Copy each line of the material beneath that holds the word "green".

(Records to process Opens)

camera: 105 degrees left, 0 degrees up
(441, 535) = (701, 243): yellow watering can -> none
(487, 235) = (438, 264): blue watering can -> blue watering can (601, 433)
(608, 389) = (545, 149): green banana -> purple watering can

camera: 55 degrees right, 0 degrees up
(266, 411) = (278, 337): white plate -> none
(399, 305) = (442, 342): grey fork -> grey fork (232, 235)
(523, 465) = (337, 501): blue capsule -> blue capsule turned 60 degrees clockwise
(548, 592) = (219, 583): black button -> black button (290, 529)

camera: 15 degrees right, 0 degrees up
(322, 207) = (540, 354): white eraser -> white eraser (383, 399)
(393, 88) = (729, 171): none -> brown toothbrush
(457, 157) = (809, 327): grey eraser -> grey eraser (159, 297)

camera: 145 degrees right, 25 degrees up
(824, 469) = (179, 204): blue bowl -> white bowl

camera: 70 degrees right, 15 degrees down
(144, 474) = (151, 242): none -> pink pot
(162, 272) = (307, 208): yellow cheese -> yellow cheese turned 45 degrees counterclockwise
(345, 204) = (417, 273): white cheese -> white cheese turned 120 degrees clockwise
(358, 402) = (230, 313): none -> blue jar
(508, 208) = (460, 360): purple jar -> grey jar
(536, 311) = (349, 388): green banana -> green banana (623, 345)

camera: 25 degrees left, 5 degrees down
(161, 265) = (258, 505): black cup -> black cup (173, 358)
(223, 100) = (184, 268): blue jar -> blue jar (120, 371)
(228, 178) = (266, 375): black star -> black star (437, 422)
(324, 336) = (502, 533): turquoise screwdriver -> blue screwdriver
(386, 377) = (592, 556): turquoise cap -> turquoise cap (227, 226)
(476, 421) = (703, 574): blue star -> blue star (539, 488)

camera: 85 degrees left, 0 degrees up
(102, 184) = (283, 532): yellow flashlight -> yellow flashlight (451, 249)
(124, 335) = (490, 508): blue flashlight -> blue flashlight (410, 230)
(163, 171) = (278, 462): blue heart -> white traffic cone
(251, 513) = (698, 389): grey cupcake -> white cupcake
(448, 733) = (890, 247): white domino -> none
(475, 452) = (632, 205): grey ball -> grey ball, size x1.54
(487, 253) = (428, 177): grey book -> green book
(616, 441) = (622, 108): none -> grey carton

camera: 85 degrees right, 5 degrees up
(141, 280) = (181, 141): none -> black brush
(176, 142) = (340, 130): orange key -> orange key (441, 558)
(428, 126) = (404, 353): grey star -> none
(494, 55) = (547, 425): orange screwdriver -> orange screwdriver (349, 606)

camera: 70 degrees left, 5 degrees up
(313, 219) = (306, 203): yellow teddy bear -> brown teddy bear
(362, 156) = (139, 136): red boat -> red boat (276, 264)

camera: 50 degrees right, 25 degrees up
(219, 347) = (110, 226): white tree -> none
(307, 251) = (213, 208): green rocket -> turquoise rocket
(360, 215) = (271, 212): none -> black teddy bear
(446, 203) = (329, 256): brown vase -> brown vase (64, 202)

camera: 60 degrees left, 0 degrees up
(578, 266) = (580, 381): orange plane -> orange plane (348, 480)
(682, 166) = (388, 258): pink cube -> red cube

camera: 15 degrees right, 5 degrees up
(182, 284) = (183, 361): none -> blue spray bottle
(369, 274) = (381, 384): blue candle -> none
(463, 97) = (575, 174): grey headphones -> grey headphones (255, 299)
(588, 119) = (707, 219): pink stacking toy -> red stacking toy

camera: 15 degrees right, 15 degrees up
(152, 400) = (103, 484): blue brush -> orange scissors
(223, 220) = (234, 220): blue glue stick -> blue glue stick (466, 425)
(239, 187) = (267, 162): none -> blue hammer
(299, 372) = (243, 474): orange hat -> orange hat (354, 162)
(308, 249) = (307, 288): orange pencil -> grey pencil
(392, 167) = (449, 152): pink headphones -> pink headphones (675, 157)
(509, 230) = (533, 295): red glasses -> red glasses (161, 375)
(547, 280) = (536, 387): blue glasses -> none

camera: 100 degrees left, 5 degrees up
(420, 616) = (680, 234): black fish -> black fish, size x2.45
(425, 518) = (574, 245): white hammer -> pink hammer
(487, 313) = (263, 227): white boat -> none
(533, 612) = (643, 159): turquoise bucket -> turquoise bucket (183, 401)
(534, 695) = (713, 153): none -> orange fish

(Records to process Closes)

Result:
(608, 389) = (545, 149): green banana -> purple watering can
(536, 311) = (349, 388): green banana -> green banana (623, 345)
(487, 253) = (428, 177): grey book -> green book
(307, 251) = (213, 208): green rocket -> turquoise rocket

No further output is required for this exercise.